TASK BRIEF: In how many lines of these records does the word "gray" appear? Give the number by itself.
[[ THE RECORDS open ]]
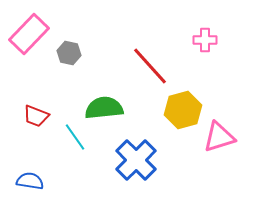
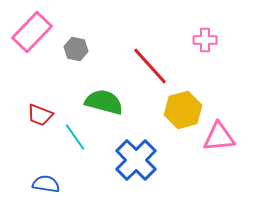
pink rectangle: moved 3 px right, 2 px up
gray hexagon: moved 7 px right, 4 px up
green semicircle: moved 6 px up; rotated 21 degrees clockwise
red trapezoid: moved 4 px right, 1 px up
pink triangle: rotated 12 degrees clockwise
blue semicircle: moved 16 px right, 3 px down
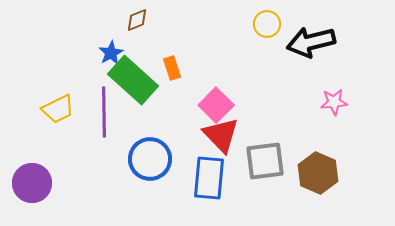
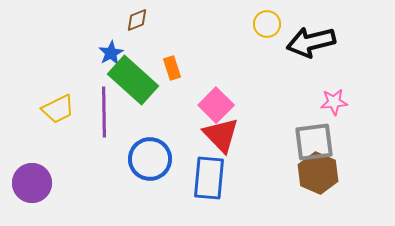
gray square: moved 49 px right, 19 px up
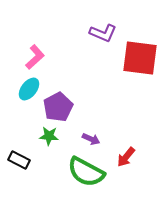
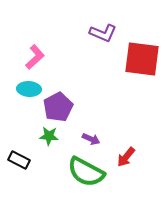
red square: moved 2 px right, 1 px down
cyan ellipse: rotated 55 degrees clockwise
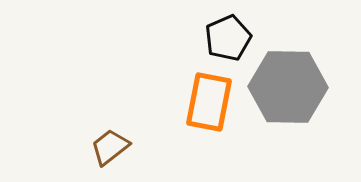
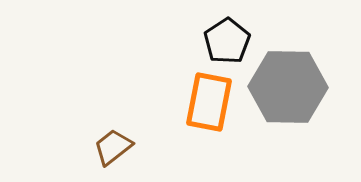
black pentagon: moved 1 px left, 3 px down; rotated 9 degrees counterclockwise
brown trapezoid: moved 3 px right
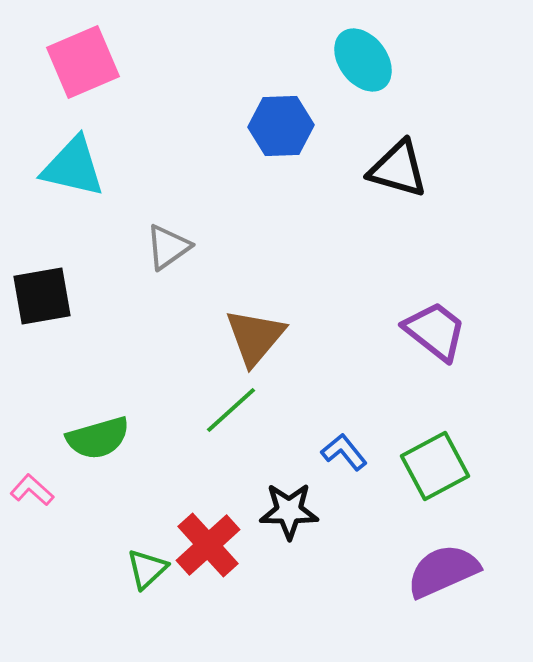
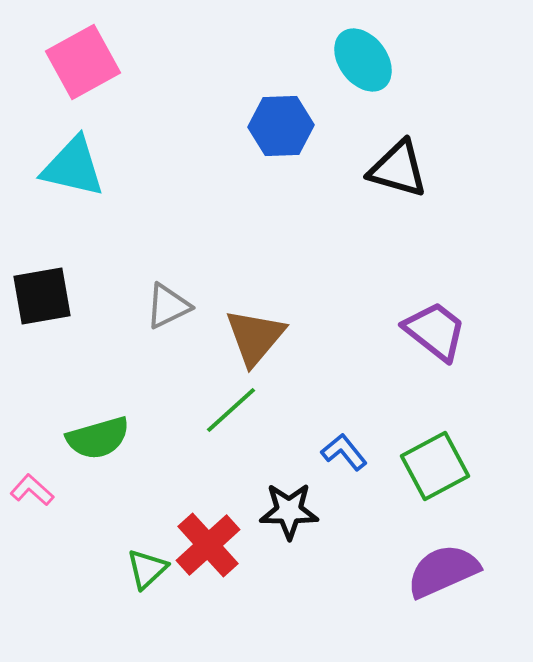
pink square: rotated 6 degrees counterclockwise
gray triangle: moved 59 px down; rotated 9 degrees clockwise
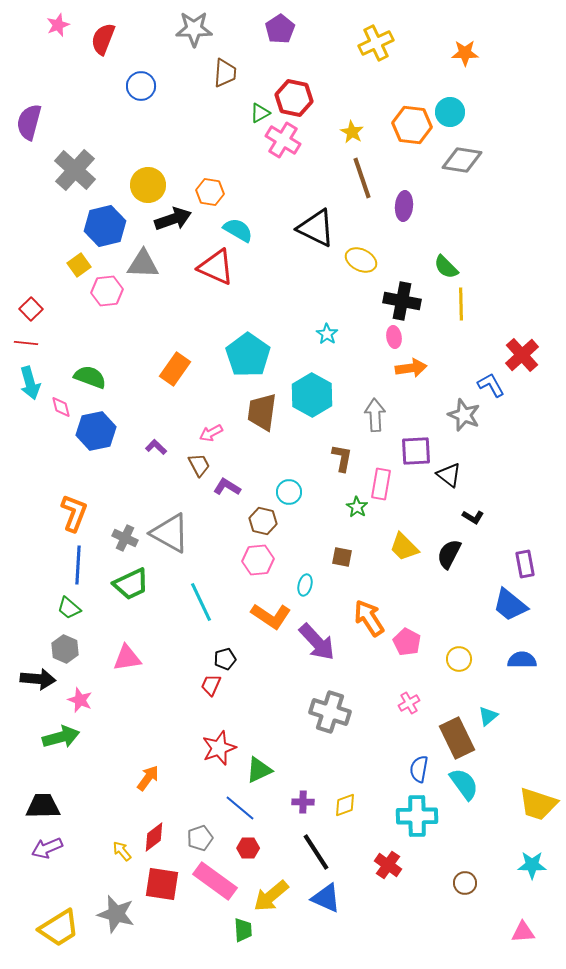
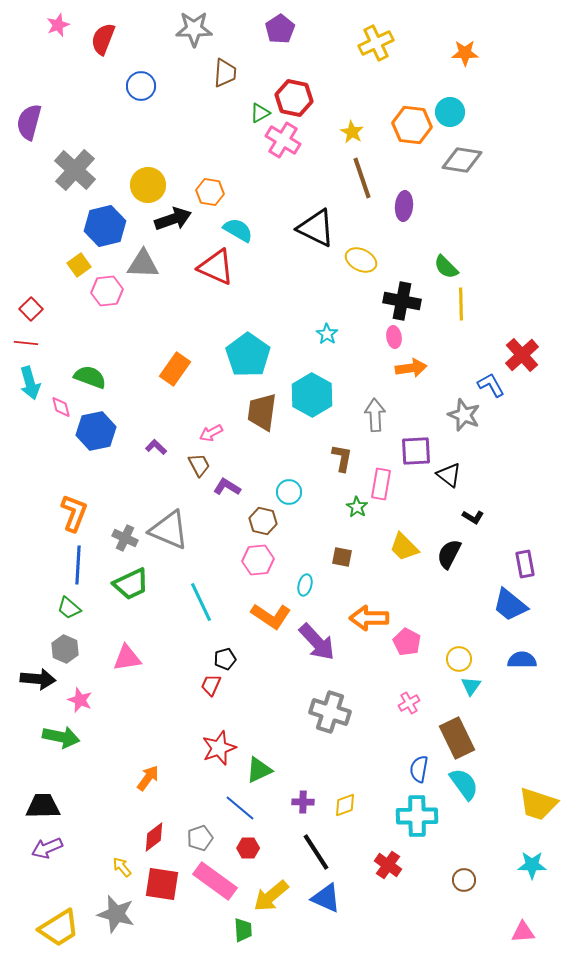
gray triangle at (170, 533): moved 1 px left, 3 px up; rotated 6 degrees counterclockwise
orange arrow at (369, 618): rotated 57 degrees counterclockwise
cyan triangle at (488, 716): moved 17 px left, 30 px up; rotated 15 degrees counterclockwise
green arrow at (61, 737): rotated 27 degrees clockwise
yellow arrow at (122, 851): moved 16 px down
brown circle at (465, 883): moved 1 px left, 3 px up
[[ THE RECORDS closed ]]
ANSWER TO THE EXERCISE: 4